**Data excerpts:**
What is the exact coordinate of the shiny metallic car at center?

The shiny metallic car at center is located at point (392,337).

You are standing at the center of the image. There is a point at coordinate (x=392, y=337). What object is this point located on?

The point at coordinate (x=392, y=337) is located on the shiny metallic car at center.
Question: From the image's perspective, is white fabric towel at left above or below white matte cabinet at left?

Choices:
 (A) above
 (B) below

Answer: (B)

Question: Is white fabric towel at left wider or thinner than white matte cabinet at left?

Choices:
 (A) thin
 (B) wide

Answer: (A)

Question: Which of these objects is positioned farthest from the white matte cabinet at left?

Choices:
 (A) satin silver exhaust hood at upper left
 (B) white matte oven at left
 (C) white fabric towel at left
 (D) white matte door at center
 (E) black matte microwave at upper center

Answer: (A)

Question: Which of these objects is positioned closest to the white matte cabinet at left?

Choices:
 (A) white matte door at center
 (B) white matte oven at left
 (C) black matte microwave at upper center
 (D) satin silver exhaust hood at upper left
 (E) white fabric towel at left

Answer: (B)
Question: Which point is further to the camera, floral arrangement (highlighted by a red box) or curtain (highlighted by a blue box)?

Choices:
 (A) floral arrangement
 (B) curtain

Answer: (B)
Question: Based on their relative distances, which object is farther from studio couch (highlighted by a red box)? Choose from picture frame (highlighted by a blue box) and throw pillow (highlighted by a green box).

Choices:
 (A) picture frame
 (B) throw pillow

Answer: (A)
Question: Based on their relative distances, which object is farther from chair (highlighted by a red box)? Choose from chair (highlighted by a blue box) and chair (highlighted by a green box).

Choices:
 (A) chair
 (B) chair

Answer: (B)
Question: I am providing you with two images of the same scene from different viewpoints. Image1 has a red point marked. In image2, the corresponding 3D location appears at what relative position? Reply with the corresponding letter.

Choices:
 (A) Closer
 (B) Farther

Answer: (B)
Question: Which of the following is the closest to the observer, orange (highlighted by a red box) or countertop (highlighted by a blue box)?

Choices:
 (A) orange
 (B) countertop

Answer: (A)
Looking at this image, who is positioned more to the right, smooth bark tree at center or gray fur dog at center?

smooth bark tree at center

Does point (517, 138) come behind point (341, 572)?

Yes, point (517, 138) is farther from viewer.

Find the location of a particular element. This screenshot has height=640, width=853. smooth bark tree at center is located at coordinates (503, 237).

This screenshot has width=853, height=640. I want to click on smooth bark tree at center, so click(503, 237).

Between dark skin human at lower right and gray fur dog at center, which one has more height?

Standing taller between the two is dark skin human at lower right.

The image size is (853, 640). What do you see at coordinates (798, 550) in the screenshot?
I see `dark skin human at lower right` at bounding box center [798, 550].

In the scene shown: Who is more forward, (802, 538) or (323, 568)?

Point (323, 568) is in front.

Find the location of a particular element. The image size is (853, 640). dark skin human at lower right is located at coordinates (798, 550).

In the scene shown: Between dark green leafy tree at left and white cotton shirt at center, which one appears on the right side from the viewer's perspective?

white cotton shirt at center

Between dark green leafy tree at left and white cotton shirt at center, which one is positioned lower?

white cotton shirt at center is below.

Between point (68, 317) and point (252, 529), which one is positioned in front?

**Written request:** List each line from the entries above that contains the word "Choose". Case counts, so a line matches only when the capitalization is the same.

**Task result:**
Question: Based on their relative distances, which object is farther from studio couch (highlighted by a red box)? Choose from picture frame (highlighted by a blue box) and throw pillow (highlighted by a green box).
Question: Based on their relative distances, which object is farther from chair (highlighted by a red box)? Choose from chair (highlighted by a blue box) and chair (highlighted by a green box).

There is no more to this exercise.